__Work instruction__. Beginning with the very first line, please reproduce the entries exactly through the line containing "F1: 1A (JACK, VA) -> 250mA (JACK, VA)".

__Material for the task__.
---+---

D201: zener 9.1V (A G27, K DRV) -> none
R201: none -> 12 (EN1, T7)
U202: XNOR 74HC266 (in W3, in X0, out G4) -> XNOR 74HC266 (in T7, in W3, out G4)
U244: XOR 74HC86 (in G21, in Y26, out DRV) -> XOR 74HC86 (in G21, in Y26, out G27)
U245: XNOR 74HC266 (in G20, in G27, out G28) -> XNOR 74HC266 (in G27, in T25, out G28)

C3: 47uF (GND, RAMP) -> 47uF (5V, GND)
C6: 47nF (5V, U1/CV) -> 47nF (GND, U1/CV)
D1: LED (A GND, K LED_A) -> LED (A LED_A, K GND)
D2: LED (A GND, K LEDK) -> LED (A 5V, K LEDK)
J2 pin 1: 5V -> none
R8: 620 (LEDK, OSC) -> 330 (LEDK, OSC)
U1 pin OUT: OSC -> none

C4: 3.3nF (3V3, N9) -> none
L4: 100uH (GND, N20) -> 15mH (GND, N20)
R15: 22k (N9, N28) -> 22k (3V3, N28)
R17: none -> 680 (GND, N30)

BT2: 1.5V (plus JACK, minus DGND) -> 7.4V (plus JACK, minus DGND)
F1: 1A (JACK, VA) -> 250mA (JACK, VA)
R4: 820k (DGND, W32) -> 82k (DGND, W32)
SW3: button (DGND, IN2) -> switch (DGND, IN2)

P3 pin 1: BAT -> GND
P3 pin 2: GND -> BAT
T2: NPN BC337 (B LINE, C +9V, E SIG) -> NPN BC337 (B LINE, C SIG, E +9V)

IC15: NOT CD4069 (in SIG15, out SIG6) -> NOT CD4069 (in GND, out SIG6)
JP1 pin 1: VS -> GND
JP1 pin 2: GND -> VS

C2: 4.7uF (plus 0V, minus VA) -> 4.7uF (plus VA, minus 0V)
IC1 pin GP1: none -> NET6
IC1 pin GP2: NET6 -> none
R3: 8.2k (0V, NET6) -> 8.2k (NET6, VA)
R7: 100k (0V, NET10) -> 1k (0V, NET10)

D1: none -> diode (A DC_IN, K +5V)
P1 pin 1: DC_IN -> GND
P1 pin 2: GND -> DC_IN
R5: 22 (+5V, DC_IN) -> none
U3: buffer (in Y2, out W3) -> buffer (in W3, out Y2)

---+---

__Output for this exercise__.
D201: zener 9.1V (A G27, K DRV) -> none
R201: none -> 12 (EN1, T7)
U202: XNOR 74HC266 (in W3, in X0, out G4) -> XNOR 74HC266 (in T7, in W3, out G4)
U244: XOR 74HC86 (in G21, in Y26, out DRV) -> XOR 74HC86 (in G21, in Y26, out G27)
U245: XNOR 74HC266 (in G20, in G27, out G28) -> XNOR 74HC266 (in G27, in T25, out G28)

C3: 47uF (GND, RAMP) -> 47uF (5V, GND)
C6: 47nF (5V, U1/CV) -> 47nF (GND, U1/CV)
D1: LED (A GND, K LED_A) -> LED (A LED_A, K GND)
D2: LED (A GND, K LEDK) -> LED (A 5V, K LEDK)
J2 pin 1: 5V -> none
R8: 620 (LEDK, OSC) -> 330 (LEDK, OSC)
U1 pin OUT: OSC -> none

C4: 3.3nF (3V3, N9) -> none
L4: 100uH (GND, N20) -> 15mH (GND, N20)
R15: 22k (N9, N28) -> 22k (3V3, N28)
R17: none -> 680 (GND, N30)

BT2: 1.5V (plus JACK, minus DGND) -> 7.4V (plus JACK, minus DGND)
F1: 1A (JACK, VA) -> 250mA (JACK, VA)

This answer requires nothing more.